_Task inputs_
· · · · · · ·
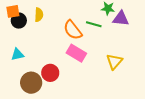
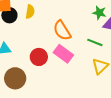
green line: (94, 24) -> (95, 42), moved
red circle: (50, 73) -> (39, 57), moved

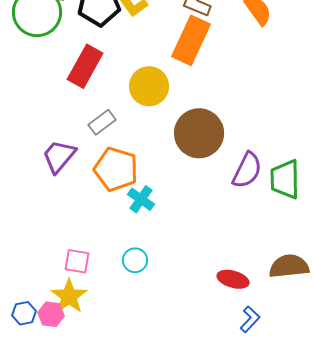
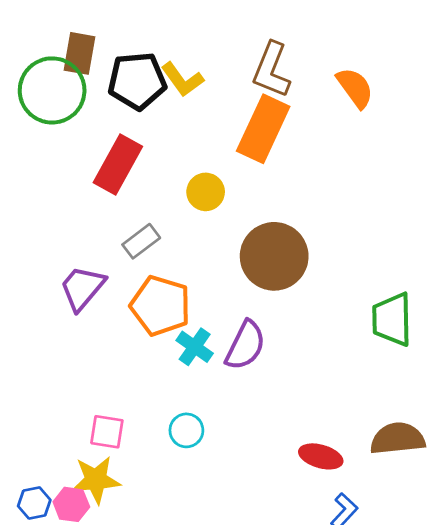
yellow circle: (149, 86) -> (206, 192), size x0.7
purple semicircle: (247, 170) -> (245, 345), moved
yellow star: (69, 296) -> (96, 480), turned 30

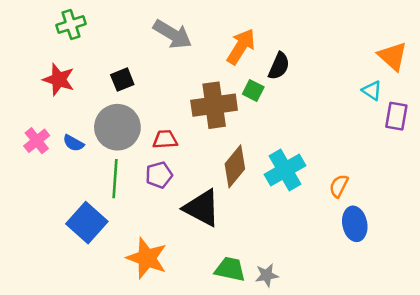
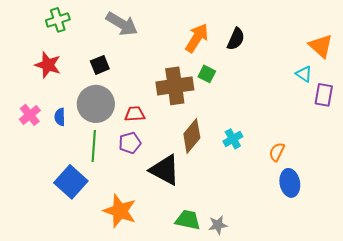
gray arrow: (172, 34) -> (122, 24), moved
black semicircle: (279, 66) -> (236, 39), moved
blue semicircle: (73, 143) -> (60, 117), turned 60
cyan cross: (285, 170) -> (233, 139), size x0.6

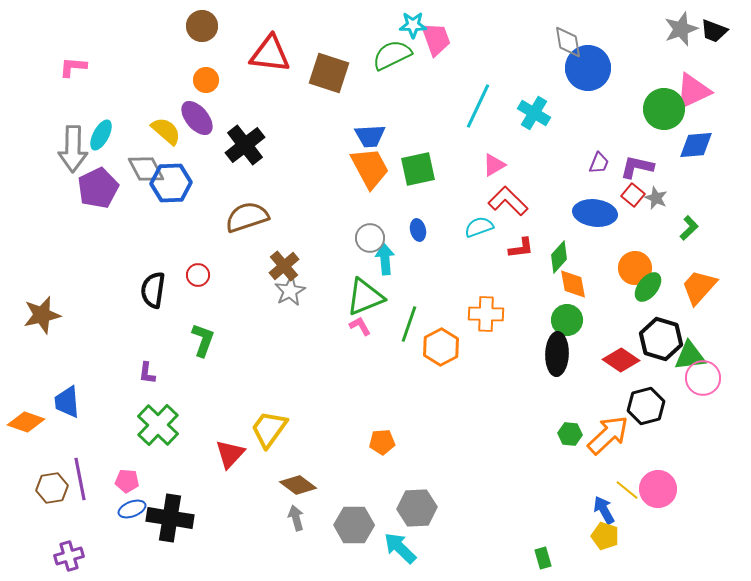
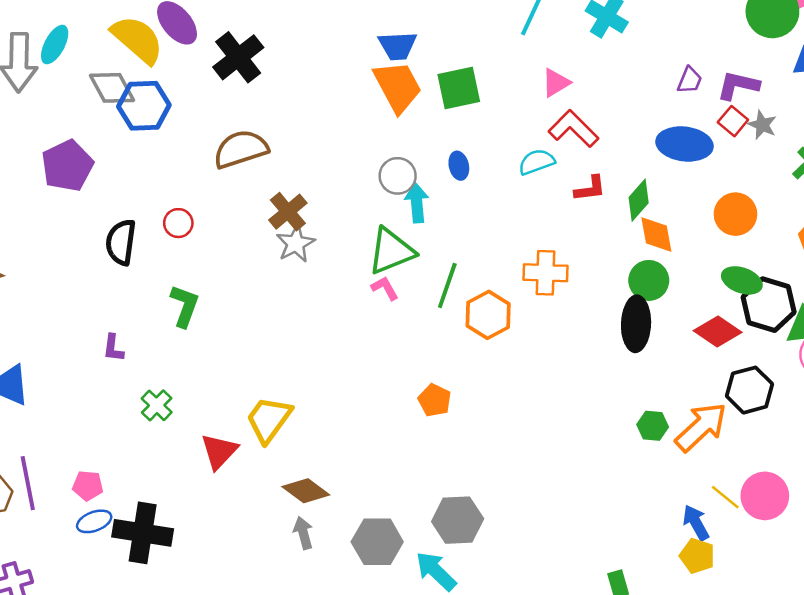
yellow semicircle: (166, 131) -> (138, 39), size x1.4
purple pentagon: (98, 188) -> (67, 166), moved
green ellipse: (648, 287) -> (742, 280), moved, turned 72
green cross: (158, 425) -> (157, 405), moved, size x0.6
orange pentagon: (382, 442) -> (435, 400), moved, turned 30

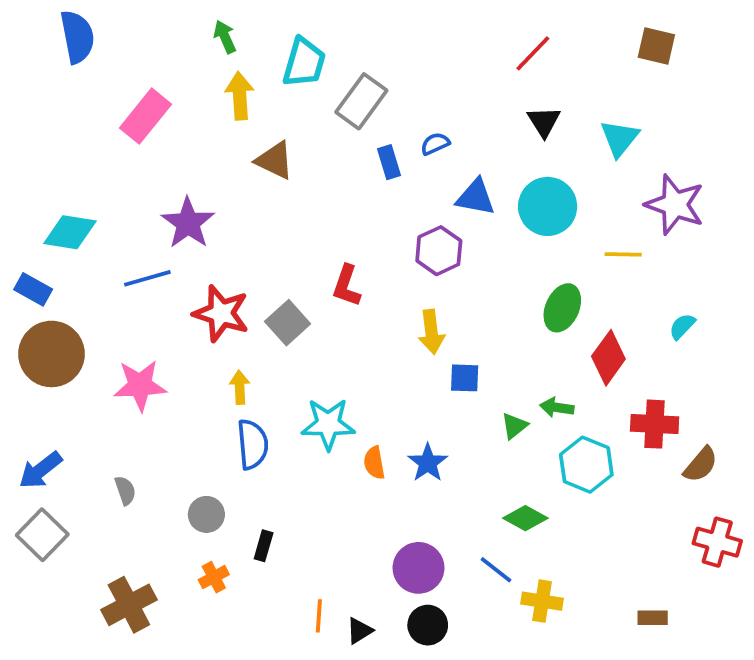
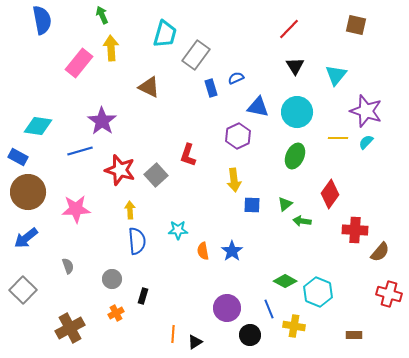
green arrow: (225, 37) -> (102, 15), moved
yellow arrow: (240, 96) -> (111, 48), moved
green ellipse: (562, 308) -> (295, 156), moved
cyan semicircle: (682, 326) -> (366, 142), moved
cyan star: (328, 424) -> (178, 230), size x0.7
green triangle: (514, 426) -> (285, 204), moved
cyan hexagon: (586, 465) -> (318, 292), moved
blue arrow: (40, 470) -> (26, 238), moved
blue line: (496, 570) -> (269, 309), turned 30
black circle: (428, 625) -> (250, 335), moved

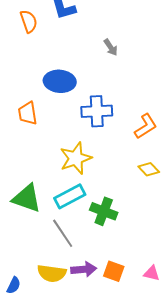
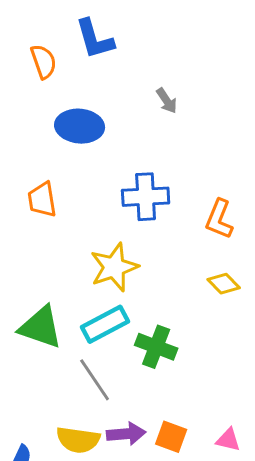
blue ellipse: (60, 81) -> (80, 126), moved
orange L-shape: (146, 126) -> (219, 219), turned 144

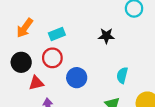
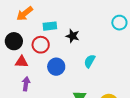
black star: (106, 36) -> (73, 36), moved
cyan semicircle: (122, 75) -> (90, 61), moved

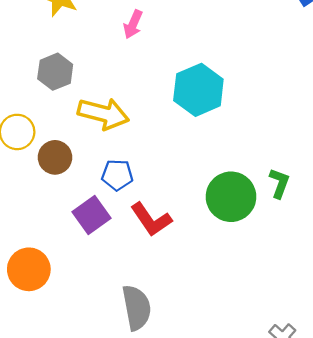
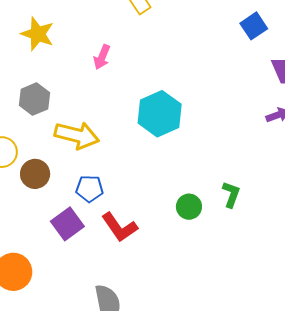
green circle: (231, 197) -> (189, 207), size x0.6

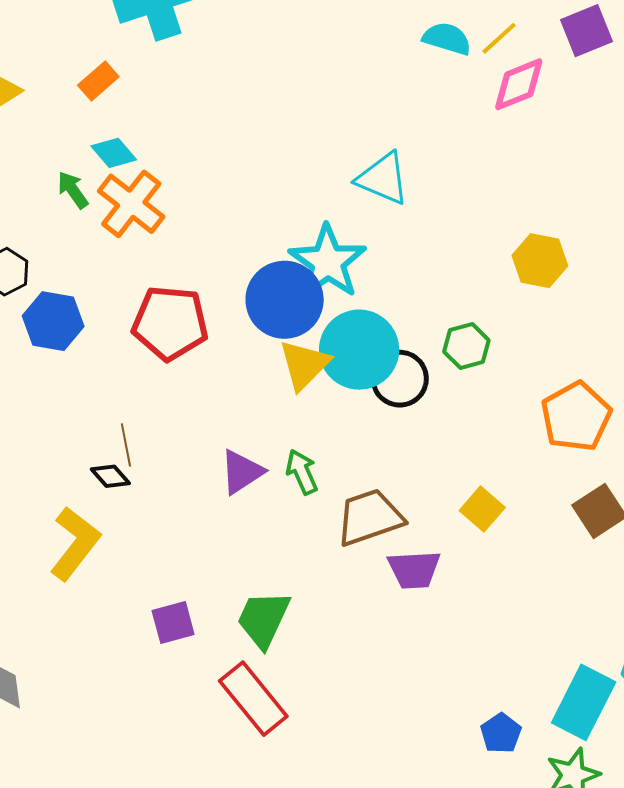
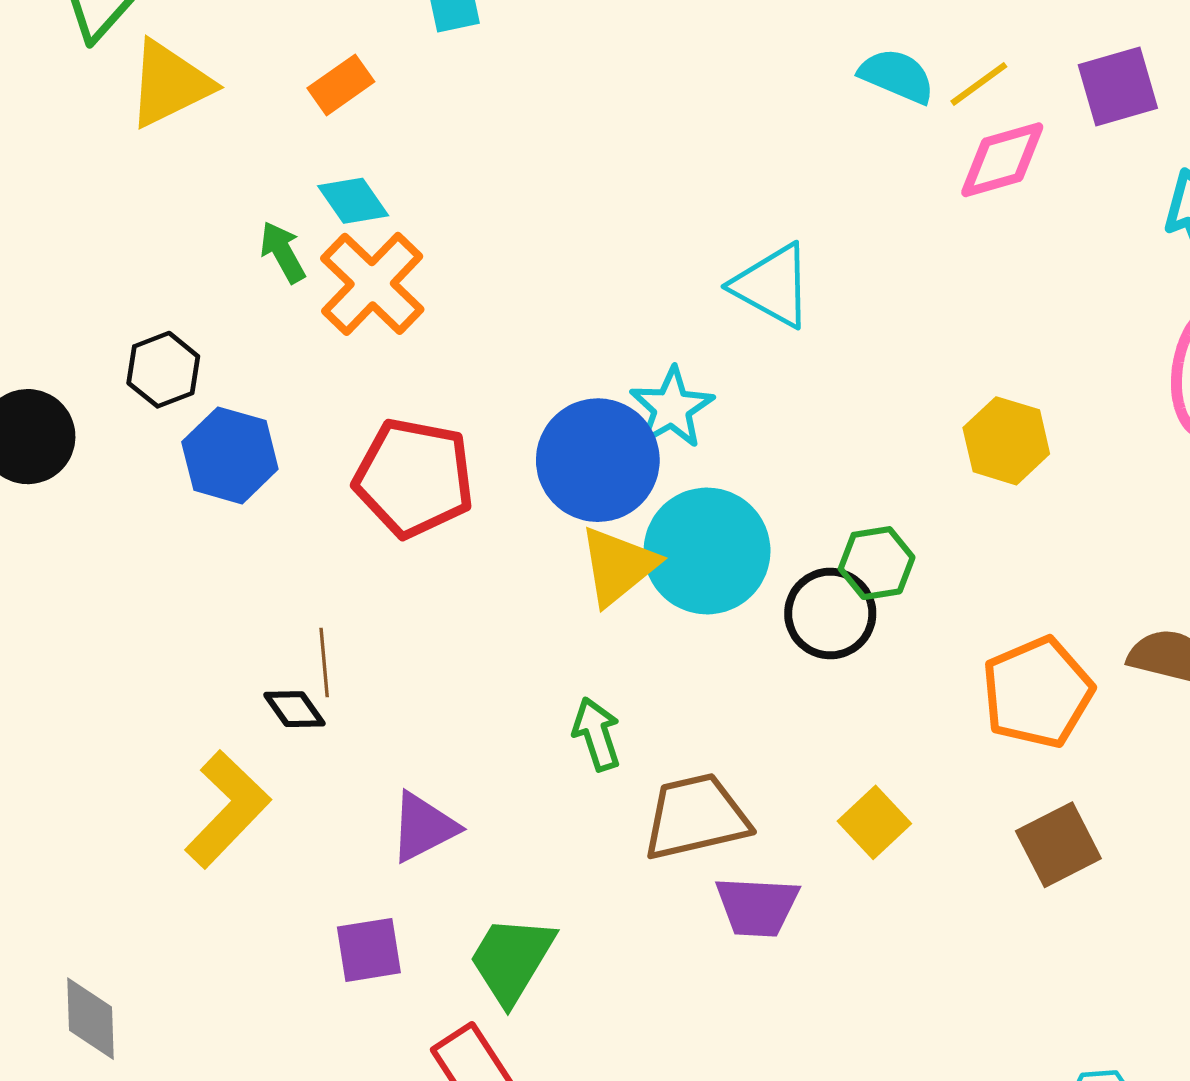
cyan star: (327, 262) -> (672, 408), size x0.7
black circle: (400, 379) -> (830, 614), moved
purple triangle: (242, 472) -> (423, 827), moved

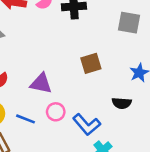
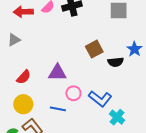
black semicircle: (122, 103) -> (116, 62), moved
blue line: (26, 119) -> (58, 109), moved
· · · · · · ·
_To do_
Please repeat, exactly and with nothing else, the lines from the one containing "cyan semicircle: (682, 326)" to the last line of the entries, both included, excluding any pictures.

_Reply_
cyan semicircle: (682, 326) -> (366, 142), moved
cyan star: (328, 424) -> (178, 230), size x0.7
green triangle: (514, 426) -> (285, 204), moved
cyan hexagon: (586, 465) -> (318, 292), moved
blue arrow: (40, 470) -> (26, 238), moved
blue line: (496, 570) -> (269, 309), turned 30
black circle: (428, 625) -> (250, 335), moved

blue ellipse: (60, 81) -> (80, 126), moved
orange L-shape: (146, 126) -> (219, 219), turned 144

black star: (106, 36) -> (73, 36), moved
cyan semicircle: (122, 75) -> (90, 61), moved

green circle: (231, 197) -> (189, 207), size x0.6

cyan star: (327, 262) -> (672, 408), size x0.7
black circle: (400, 379) -> (830, 614), moved
purple triangle: (242, 472) -> (423, 827), moved

black semicircle: (122, 103) -> (116, 62), moved
blue line: (26, 119) -> (58, 109), moved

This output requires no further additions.